YOUR INSTRUCTIONS: Count the lines in the material below that contain the string "semicircle", treating uppercase and lowercase as different. Give only the number.

TASK MATERIAL:

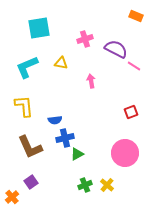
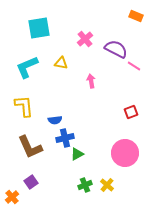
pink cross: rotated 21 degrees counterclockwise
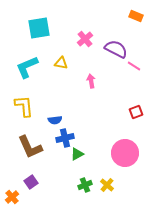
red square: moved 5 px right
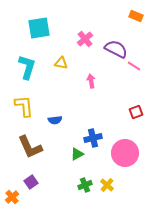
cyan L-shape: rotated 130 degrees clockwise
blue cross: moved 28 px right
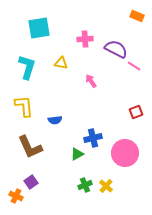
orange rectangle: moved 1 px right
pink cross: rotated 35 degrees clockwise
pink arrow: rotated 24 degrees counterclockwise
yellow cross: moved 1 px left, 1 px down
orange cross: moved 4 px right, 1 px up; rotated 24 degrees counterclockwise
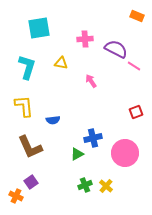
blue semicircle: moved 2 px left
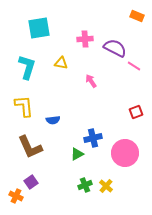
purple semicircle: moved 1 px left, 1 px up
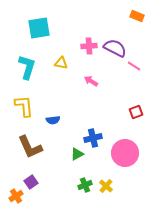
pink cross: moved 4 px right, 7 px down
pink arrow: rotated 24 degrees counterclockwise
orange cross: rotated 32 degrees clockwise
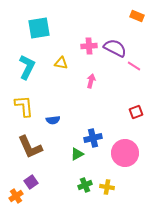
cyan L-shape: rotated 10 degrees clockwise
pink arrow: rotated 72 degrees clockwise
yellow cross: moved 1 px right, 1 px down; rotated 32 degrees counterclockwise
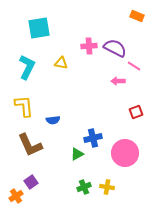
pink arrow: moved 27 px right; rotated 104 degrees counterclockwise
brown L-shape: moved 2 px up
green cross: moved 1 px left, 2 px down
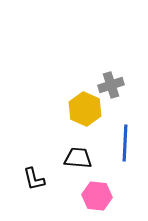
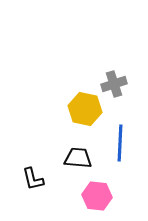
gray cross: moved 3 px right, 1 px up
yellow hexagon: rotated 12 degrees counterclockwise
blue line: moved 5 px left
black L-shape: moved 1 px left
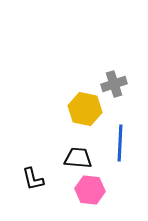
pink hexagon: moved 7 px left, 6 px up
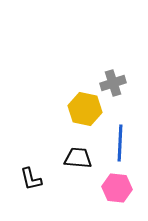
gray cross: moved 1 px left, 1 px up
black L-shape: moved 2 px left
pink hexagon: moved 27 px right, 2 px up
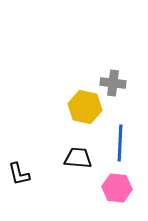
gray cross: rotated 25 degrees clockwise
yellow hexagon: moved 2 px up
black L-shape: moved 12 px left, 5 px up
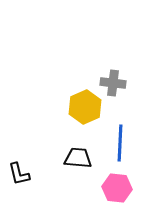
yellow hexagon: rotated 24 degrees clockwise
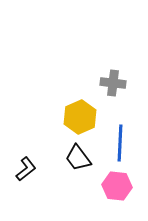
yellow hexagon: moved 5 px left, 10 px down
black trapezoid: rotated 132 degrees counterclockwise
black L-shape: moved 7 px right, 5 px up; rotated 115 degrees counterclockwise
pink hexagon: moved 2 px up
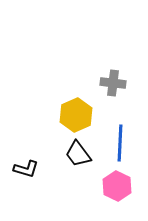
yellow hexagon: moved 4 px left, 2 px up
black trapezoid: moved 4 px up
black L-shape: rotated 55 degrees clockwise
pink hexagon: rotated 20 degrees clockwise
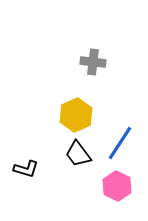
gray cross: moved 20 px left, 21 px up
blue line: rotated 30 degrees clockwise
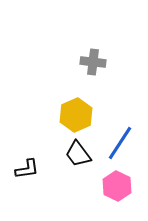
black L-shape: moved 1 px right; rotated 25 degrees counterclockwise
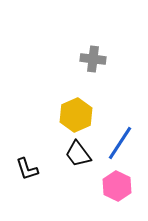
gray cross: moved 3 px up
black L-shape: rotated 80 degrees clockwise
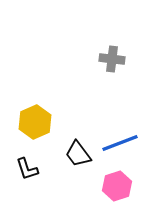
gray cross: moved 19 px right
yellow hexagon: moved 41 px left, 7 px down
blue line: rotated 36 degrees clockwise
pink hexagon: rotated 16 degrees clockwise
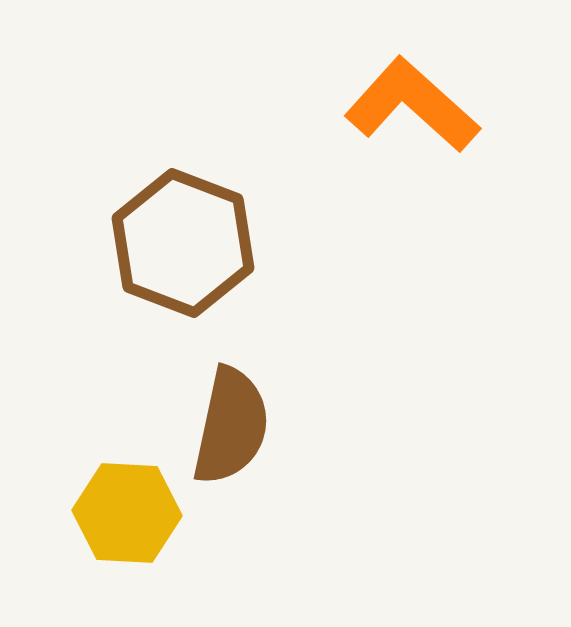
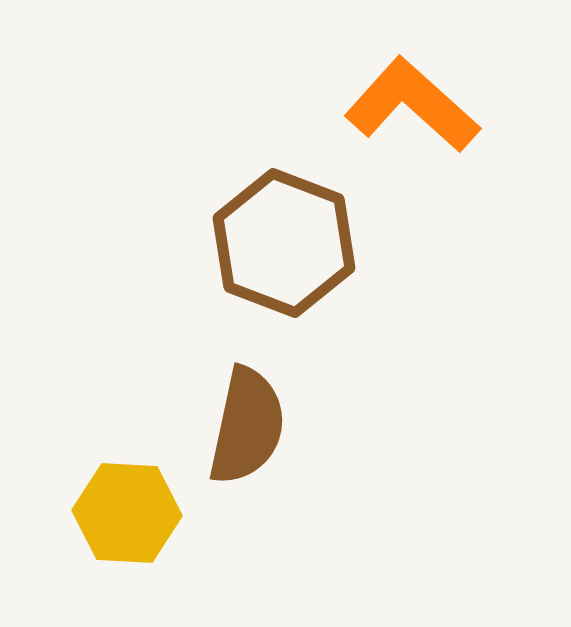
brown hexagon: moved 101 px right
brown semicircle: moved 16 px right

--

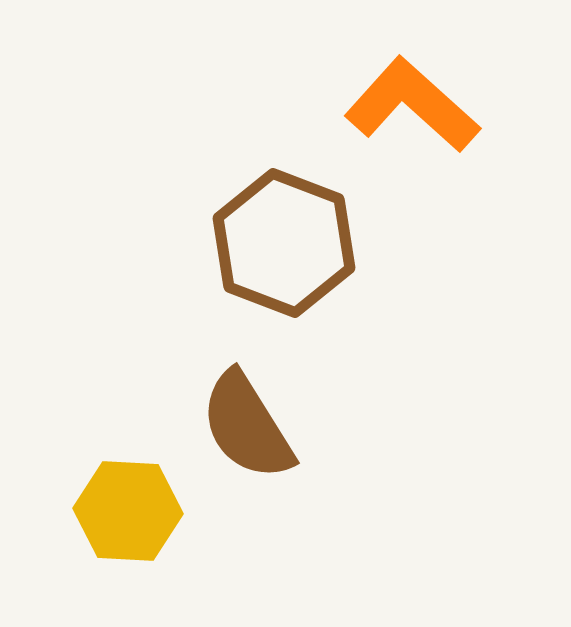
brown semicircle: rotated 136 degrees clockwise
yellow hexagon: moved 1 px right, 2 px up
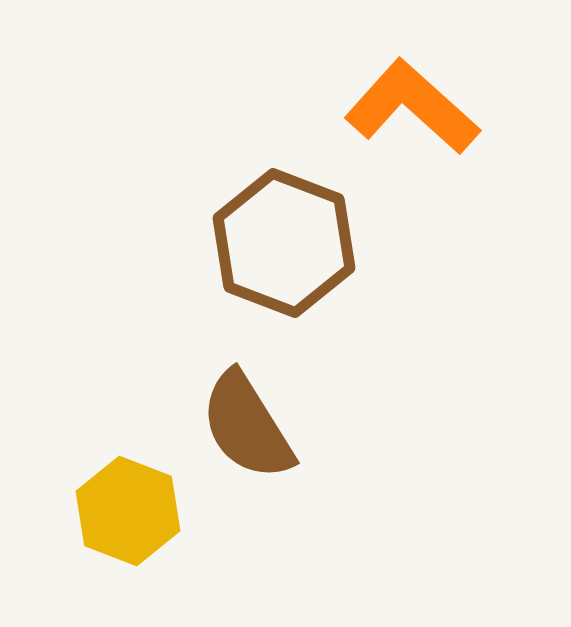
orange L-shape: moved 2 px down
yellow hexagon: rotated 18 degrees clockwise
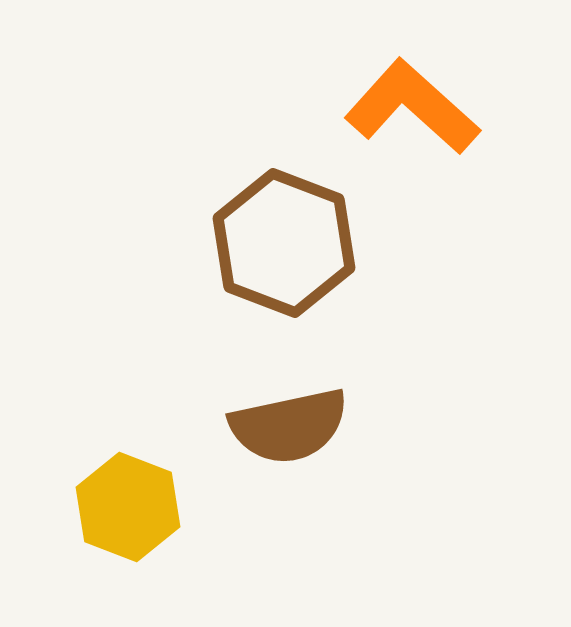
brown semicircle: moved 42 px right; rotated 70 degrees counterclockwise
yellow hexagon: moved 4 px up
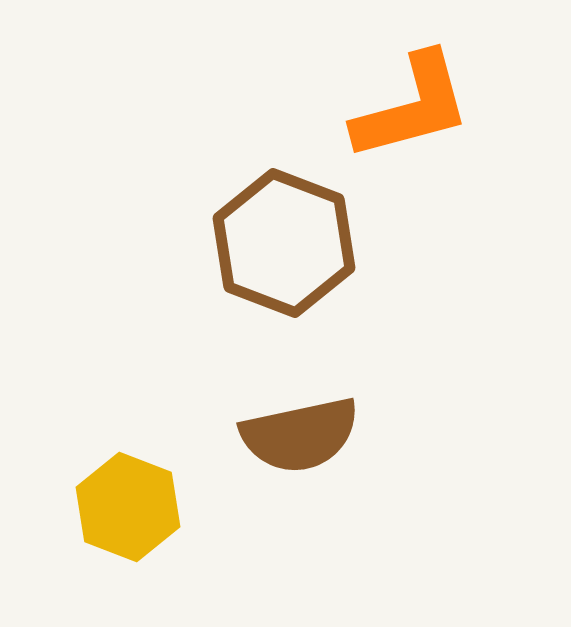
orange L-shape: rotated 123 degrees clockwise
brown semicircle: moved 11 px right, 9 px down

...

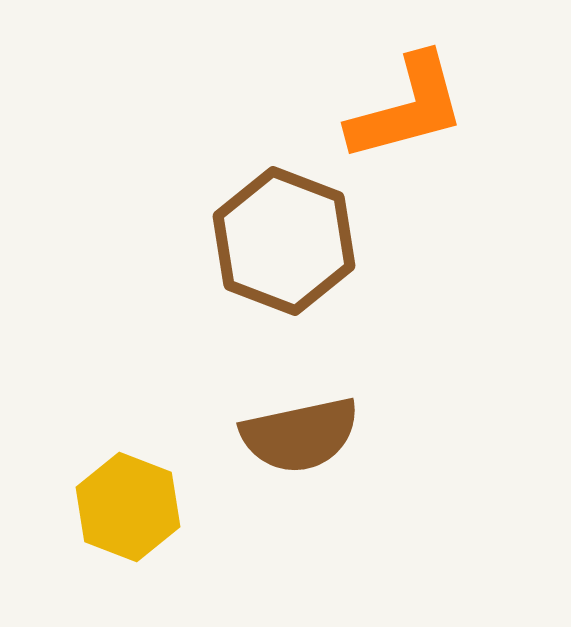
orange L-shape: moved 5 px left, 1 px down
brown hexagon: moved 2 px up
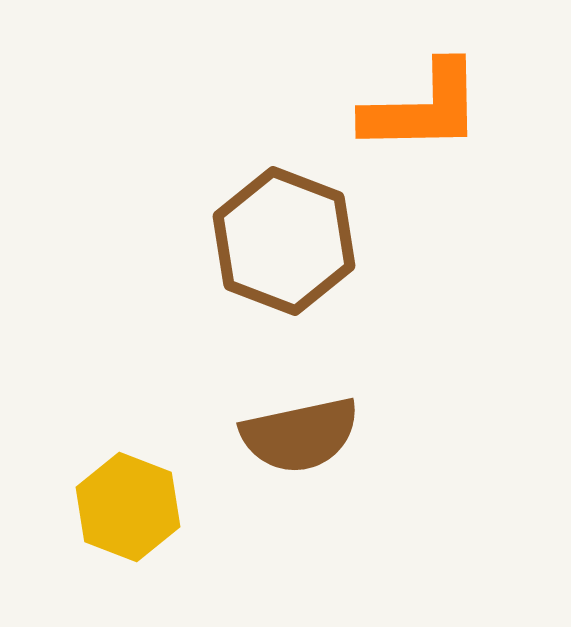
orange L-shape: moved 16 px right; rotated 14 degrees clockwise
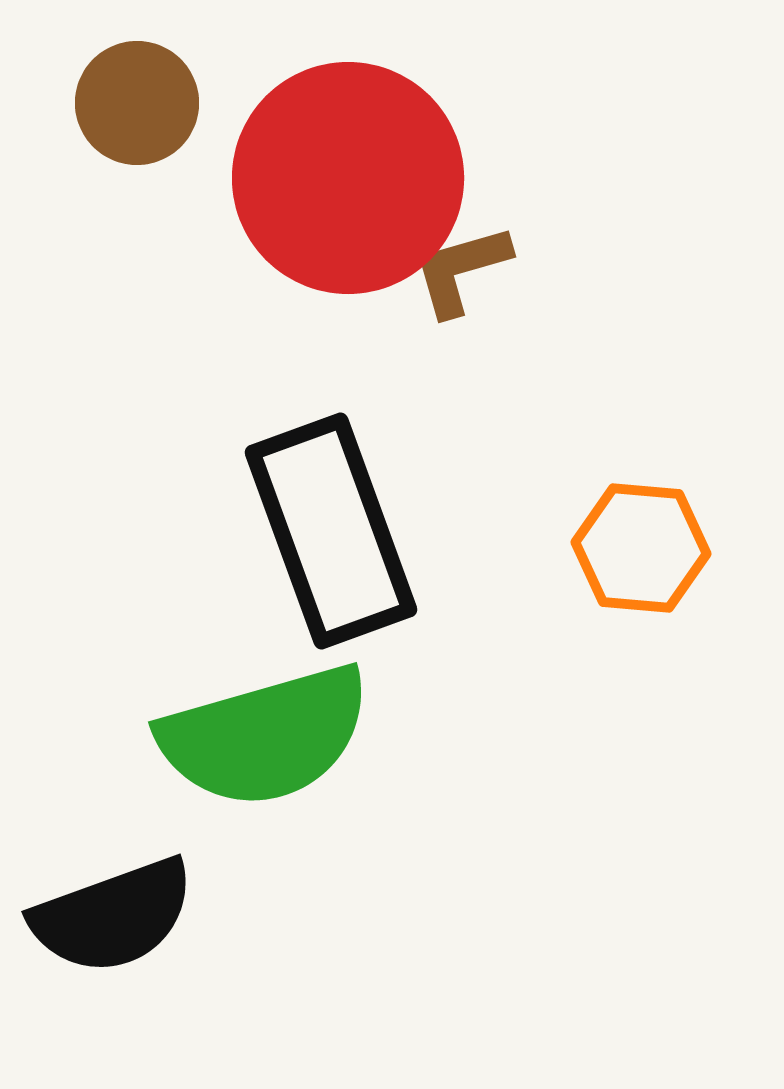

EXERCISE RESPONSE: 6